(Object displacement listings)
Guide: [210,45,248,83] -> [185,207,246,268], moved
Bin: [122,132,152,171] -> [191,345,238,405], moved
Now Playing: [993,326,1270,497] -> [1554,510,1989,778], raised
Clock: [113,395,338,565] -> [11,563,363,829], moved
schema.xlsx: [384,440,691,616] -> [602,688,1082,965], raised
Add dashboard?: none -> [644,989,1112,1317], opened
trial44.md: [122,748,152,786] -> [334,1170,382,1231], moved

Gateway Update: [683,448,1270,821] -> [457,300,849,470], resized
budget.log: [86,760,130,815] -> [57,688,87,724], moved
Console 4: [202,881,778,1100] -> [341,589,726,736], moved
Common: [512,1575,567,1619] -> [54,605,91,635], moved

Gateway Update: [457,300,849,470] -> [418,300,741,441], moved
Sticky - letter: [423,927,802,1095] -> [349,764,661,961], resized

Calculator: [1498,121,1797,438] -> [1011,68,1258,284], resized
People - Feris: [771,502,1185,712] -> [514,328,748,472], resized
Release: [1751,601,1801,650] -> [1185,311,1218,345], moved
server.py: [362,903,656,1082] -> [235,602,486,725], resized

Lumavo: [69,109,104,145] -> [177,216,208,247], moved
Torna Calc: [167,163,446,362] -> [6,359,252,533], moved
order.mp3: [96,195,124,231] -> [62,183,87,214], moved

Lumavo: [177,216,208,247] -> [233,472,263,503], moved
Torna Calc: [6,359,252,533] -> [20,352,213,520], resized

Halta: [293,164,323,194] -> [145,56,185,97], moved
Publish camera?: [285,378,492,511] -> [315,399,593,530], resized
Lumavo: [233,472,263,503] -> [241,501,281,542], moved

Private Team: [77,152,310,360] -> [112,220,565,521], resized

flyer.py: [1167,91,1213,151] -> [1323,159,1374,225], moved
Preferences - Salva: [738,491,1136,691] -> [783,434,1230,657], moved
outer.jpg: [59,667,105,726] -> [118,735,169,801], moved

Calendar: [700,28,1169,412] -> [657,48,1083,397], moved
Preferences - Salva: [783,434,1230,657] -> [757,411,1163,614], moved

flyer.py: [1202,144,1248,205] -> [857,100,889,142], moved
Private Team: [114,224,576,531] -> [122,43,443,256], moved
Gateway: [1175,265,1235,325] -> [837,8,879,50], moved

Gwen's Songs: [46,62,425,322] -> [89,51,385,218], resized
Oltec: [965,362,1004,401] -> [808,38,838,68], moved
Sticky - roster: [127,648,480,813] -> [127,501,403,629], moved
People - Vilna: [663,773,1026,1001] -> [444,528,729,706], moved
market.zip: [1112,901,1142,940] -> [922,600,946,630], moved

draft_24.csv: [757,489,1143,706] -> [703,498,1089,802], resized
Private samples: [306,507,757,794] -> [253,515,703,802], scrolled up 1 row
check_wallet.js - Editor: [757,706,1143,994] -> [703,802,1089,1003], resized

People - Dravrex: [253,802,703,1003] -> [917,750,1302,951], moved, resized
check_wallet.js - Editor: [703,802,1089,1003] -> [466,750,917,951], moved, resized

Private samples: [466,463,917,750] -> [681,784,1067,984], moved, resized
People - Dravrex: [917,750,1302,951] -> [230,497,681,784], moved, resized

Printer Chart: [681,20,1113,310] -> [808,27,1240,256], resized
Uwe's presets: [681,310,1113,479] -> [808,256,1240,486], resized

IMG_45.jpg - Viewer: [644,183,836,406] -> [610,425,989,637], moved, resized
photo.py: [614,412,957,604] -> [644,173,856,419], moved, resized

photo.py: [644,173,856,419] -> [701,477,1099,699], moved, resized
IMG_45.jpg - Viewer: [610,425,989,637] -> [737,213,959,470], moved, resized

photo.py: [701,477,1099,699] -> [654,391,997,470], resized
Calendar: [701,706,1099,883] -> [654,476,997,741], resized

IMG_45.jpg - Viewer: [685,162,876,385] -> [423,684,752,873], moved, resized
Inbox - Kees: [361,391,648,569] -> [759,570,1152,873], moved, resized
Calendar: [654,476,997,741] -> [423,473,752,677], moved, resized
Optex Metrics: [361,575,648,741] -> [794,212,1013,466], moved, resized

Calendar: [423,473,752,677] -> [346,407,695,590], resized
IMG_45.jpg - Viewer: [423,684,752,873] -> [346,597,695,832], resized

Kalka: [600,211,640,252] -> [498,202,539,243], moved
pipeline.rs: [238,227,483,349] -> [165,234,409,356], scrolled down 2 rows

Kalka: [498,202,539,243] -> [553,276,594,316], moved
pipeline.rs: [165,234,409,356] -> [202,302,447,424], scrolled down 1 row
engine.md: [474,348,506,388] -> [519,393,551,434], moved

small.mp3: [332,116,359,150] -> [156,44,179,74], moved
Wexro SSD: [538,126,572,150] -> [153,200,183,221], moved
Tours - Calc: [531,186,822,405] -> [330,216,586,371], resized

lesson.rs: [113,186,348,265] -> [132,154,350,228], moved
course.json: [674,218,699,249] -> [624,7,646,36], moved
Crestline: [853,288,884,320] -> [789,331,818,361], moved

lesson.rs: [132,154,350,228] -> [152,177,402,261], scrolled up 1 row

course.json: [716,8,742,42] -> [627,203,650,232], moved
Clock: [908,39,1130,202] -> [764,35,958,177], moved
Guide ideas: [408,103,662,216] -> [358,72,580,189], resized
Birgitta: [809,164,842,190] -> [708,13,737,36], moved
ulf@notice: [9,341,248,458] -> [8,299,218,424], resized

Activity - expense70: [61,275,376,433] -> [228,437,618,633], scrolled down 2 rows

What is required:
Among the lines of the data, identify those with the word "Team". Copy each of them.

Answer for the task:
Private Team: [77,152,310,360] -> [112,220,565,521], resized
Private Team: [114,224,576,531] -> [122,43,443,256], moved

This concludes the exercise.